Records provided:
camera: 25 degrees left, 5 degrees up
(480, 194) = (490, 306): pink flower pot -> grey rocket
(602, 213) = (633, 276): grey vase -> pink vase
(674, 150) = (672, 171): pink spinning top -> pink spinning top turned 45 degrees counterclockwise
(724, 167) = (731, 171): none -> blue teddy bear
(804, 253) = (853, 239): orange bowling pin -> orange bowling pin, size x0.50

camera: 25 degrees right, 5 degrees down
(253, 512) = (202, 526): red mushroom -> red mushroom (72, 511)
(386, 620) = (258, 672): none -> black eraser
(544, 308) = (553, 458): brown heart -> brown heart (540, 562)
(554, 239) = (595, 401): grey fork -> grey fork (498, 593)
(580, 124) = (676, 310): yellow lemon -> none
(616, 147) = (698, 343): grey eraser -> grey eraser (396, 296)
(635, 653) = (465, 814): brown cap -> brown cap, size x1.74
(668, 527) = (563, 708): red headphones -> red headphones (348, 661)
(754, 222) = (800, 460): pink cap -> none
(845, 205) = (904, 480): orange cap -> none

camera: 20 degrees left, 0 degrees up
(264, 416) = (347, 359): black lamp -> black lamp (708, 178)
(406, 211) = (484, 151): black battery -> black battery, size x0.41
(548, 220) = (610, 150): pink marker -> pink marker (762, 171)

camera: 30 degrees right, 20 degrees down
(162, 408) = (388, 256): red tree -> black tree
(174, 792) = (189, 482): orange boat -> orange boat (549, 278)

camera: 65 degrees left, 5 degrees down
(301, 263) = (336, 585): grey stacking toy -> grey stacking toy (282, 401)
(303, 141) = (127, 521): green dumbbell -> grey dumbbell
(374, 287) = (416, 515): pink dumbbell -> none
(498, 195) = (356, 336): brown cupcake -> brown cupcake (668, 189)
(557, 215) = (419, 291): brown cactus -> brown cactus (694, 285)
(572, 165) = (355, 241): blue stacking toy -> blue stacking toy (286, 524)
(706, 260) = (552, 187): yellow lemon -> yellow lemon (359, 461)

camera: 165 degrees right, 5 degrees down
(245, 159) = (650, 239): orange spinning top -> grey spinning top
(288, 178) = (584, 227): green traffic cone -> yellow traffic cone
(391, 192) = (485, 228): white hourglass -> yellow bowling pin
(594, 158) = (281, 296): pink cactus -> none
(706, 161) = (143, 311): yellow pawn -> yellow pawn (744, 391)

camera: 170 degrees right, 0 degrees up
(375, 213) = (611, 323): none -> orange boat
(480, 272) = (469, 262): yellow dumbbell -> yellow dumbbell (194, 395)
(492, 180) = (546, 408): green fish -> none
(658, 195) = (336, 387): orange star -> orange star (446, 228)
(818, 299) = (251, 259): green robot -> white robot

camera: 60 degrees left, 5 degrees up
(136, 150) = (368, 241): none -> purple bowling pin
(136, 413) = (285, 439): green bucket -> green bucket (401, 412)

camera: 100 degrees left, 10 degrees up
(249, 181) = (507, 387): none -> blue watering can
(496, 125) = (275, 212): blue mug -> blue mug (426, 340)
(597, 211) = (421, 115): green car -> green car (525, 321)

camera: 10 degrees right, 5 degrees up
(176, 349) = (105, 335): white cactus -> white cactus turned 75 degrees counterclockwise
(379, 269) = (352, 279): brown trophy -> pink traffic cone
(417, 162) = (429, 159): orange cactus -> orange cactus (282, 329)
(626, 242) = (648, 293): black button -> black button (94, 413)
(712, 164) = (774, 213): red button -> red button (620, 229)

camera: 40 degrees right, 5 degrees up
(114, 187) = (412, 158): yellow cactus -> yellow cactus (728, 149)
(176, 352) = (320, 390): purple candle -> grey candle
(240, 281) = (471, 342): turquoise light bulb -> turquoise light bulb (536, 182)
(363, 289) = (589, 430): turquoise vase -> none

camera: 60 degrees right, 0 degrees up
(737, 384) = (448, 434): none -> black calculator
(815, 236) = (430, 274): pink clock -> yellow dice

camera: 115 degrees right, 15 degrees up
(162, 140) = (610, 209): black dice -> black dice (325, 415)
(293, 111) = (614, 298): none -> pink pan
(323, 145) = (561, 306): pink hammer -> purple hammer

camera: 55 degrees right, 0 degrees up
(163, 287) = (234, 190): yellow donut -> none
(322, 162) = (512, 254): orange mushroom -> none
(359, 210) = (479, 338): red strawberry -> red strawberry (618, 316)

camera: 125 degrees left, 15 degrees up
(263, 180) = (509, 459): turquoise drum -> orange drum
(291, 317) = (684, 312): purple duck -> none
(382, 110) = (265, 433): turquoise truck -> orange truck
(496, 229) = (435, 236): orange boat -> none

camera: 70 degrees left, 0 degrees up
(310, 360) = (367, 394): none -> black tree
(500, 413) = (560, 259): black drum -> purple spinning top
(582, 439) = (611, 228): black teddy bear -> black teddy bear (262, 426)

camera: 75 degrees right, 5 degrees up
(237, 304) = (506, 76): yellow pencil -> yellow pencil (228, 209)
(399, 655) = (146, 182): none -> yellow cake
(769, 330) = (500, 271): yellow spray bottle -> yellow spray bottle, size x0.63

Problem details: Print again the lines of the entries above that fall between the line holding "(635, 653) = (465, 814): brown" and the line holding "camera: 165 degrees right, 5 degrees down", inclusive, exactly as they stand.

Written solution:
(635, 653) = (465, 814): brown cap -> brown cap, size x1.74
(668, 527) = (563, 708): red headphones -> red headphones (348, 661)
(754, 222) = (800, 460): pink cap -> none
(845, 205) = (904, 480): orange cap -> none

camera: 20 degrees left, 0 degrees up
(264, 416) = (347, 359): black lamp -> black lamp (708, 178)
(406, 211) = (484, 151): black battery -> black battery, size x0.41
(548, 220) = (610, 150): pink marker -> pink marker (762, 171)

camera: 30 degrees right, 20 degrees down
(162, 408) = (388, 256): red tree -> black tree
(174, 792) = (189, 482): orange boat -> orange boat (549, 278)

camera: 65 degrees left, 5 degrees down
(301, 263) = (336, 585): grey stacking toy -> grey stacking toy (282, 401)
(303, 141) = (127, 521): green dumbbell -> grey dumbbell
(374, 287) = (416, 515): pink dumbbell -> none
(498, 195) = (356, 336): brown cupcake -> brown cupcake (668, 189)
(557, 215) = (419, 291): brown cactus -> brown cactus (694, 285)
(572, 165) = (355, 241): blue stacking toy -> blue stacking toy (286, 524)
(706, 260) = (552, 187): yellow lemon -> yellow lemon (359, 461)

camera: 165 degrees right, 5 degrees down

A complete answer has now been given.